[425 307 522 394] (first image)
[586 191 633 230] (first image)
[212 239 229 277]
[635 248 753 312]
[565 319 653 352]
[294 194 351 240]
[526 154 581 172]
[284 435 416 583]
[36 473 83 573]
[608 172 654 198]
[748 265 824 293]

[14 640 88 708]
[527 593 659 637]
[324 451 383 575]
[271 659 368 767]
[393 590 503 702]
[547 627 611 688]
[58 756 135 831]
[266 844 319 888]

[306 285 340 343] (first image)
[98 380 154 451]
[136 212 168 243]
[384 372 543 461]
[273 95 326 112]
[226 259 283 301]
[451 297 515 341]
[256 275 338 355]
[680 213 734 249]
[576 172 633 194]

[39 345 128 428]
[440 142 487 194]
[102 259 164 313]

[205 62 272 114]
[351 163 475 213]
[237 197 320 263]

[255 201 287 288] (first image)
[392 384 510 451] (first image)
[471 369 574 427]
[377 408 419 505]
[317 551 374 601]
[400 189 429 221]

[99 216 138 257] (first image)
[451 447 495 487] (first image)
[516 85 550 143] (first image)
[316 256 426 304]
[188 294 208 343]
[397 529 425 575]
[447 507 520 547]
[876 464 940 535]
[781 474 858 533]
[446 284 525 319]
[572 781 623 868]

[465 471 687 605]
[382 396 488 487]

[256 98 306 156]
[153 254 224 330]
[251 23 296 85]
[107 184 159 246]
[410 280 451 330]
□ □ □ □ □
» **WORK INSTRUCTIONS**: Set down, word for word, the line that contains "[526 154 581 172]" and all lines after it up to the end of the listing.

» **WRITTEN RESPONSE**:
[526 154 581 172]
[284 435 416 583]
[36 473 83 573]
[608 172 654 198]
[748 265 824 293]

[14 640 88 708]
[527 593 659 637]
[324 451 383 575]
[271 659 368 767]
[393 590 503 702]
[547 627 611 688]
[58 756 135 831]
[266 844 319 888]

[306 285 340 343] (first image)
[98 380 154 451]
[136 212 168 243]
[384 372 543 461]
[273 95 326 112]
[226 259 283 301]
[451 297 515 341]
[256 275 338 355]
[680 213 734 249]
[576 172 633 194]

[39 345 128 428]
[440 142 487 194]
[102 259 164 313]

[205 62 272 114]
[351 163 475 213]
[237 197 320 263]

[255 201 287 288] (first image)
[392 384 510 451] (first image)
[471 369 574 427]
[377 408 419 505]
[317 551 374 601]
[400 189 429 221]

[99 216 138 257] (first image)
[451 447 495 487] (first image)
[516 85 550 143] (first image)
[316 256 426 304]
[188 294 208 343]
[397 529 425 575]
[447 507 520 547]
[876 464 940 535]
[781 474 858 533]
[446 284 525 319]
[572 781 623 868]

[465 471 687 605]
[382 396 488 487]

[256 98 306 156]
[153 254 224 330]
[251 23 296 85]
[107 184 159 246]
[410 280 451 330]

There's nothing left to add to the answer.